* Problem requirements
Count how many lines below contain the word "RFID", then give that number alone.

[[ Supplied records, beginning ]]

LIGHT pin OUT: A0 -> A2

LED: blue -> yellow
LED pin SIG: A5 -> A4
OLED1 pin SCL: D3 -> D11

[[ Supplied records, end ]]
[[ Supplied records, beginning ]]

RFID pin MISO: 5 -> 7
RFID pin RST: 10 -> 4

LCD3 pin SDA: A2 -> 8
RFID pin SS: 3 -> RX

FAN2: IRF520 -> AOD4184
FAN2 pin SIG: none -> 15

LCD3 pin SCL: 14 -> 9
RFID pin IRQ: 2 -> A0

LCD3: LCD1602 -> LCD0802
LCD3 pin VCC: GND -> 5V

[[ Supplied records, end ]]
[[ Supplied records, beginning ]]

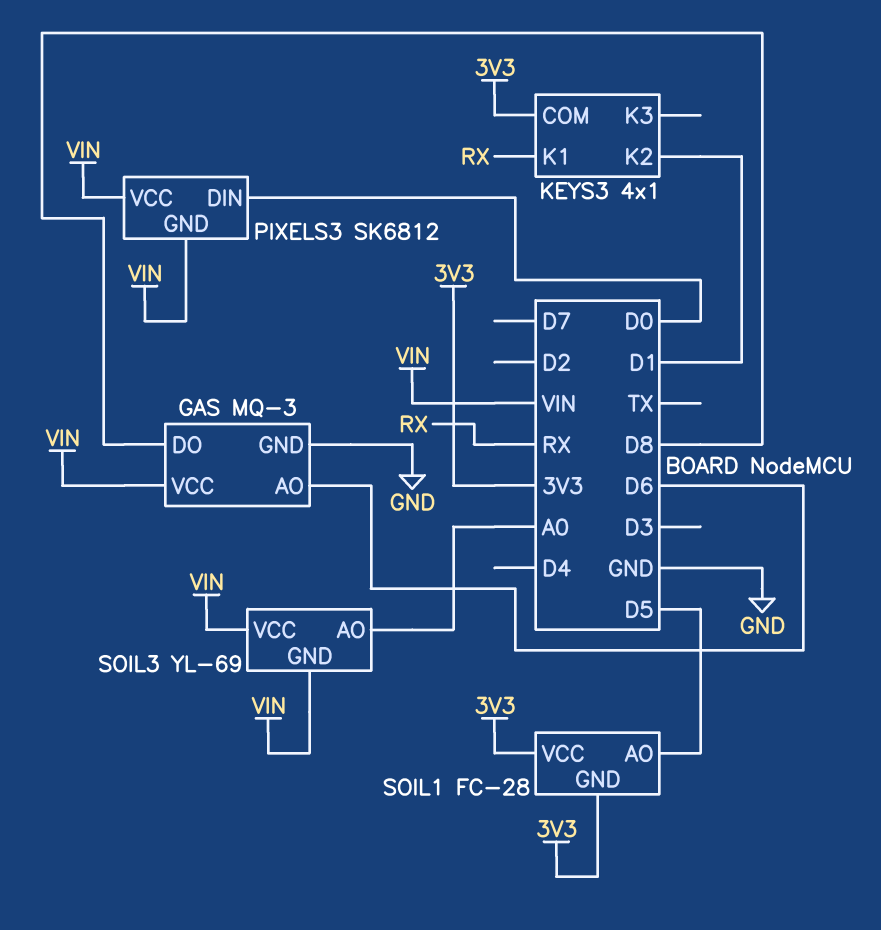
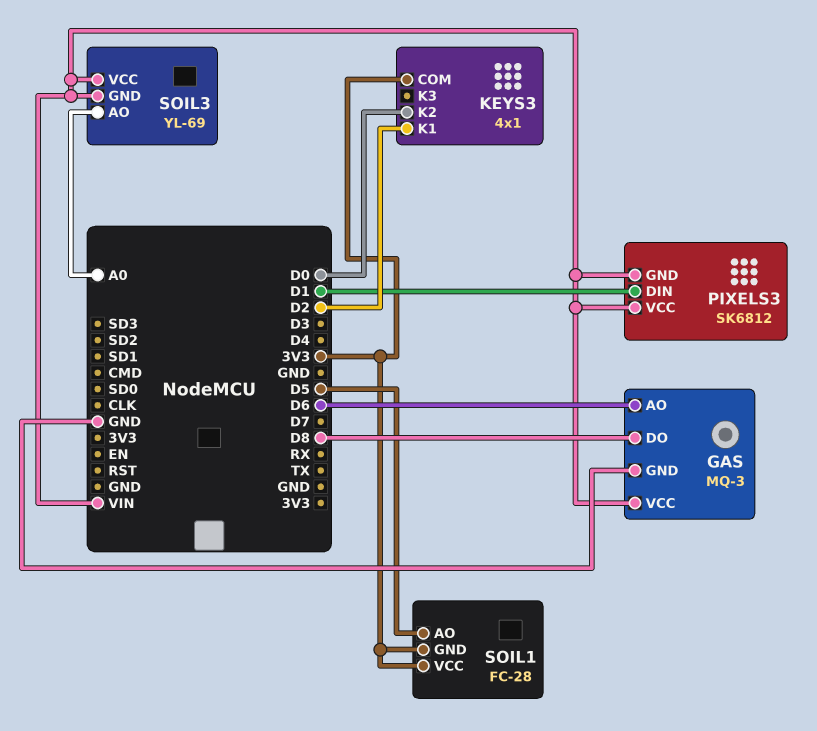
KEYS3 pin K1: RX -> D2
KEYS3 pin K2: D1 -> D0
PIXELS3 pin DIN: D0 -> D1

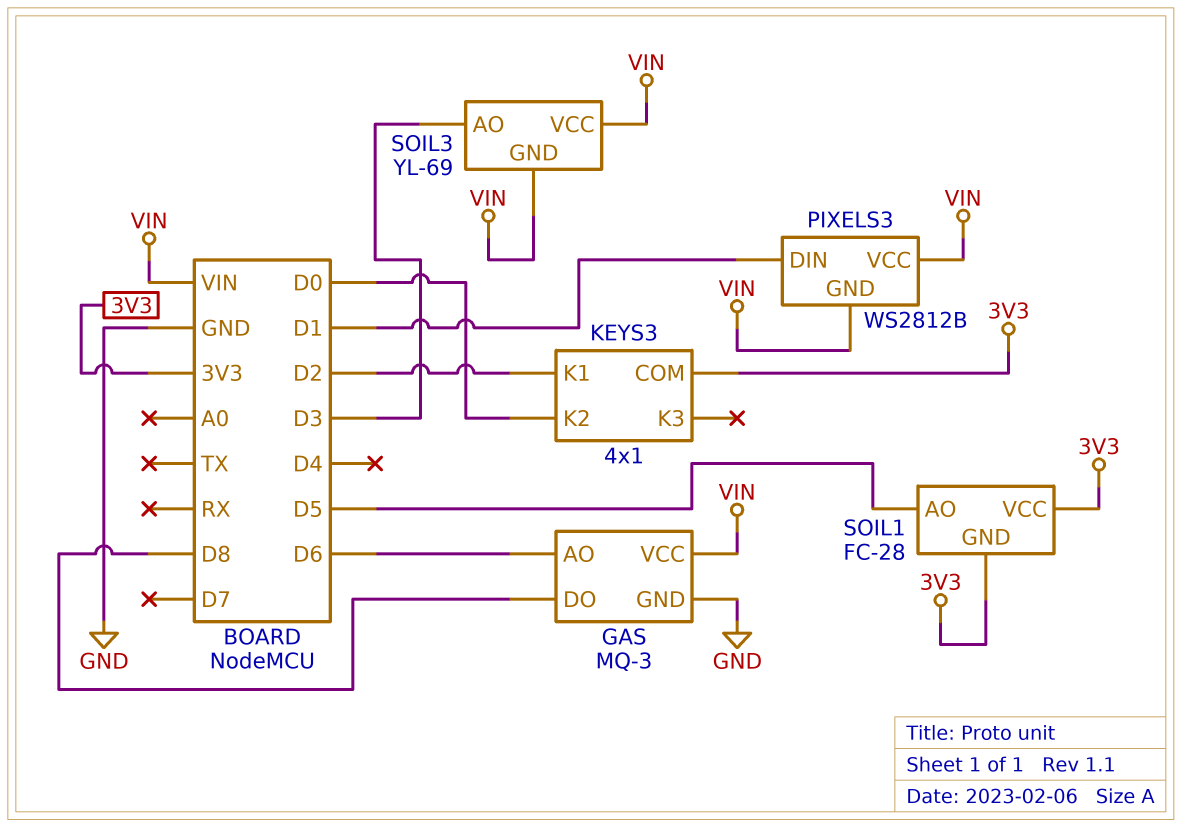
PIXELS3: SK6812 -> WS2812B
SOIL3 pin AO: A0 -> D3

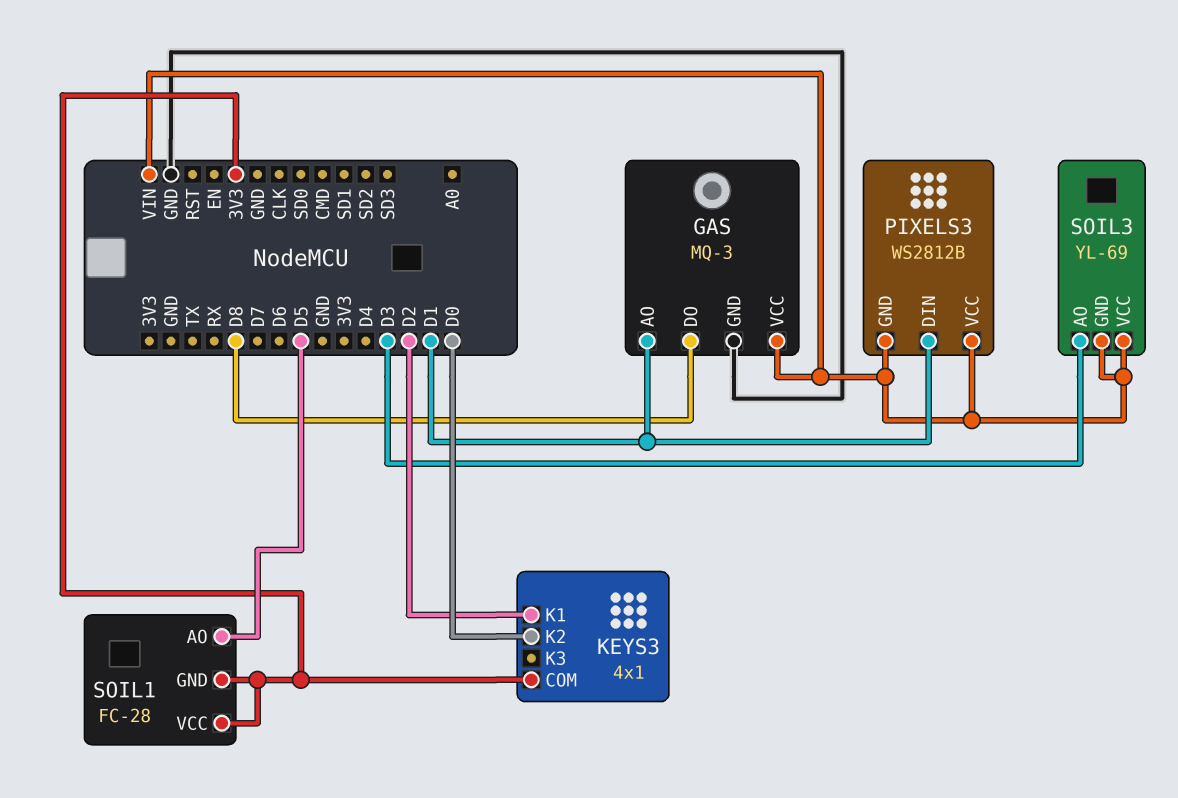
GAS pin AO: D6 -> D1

[[ Supplied records, end ]]

* Written reply
4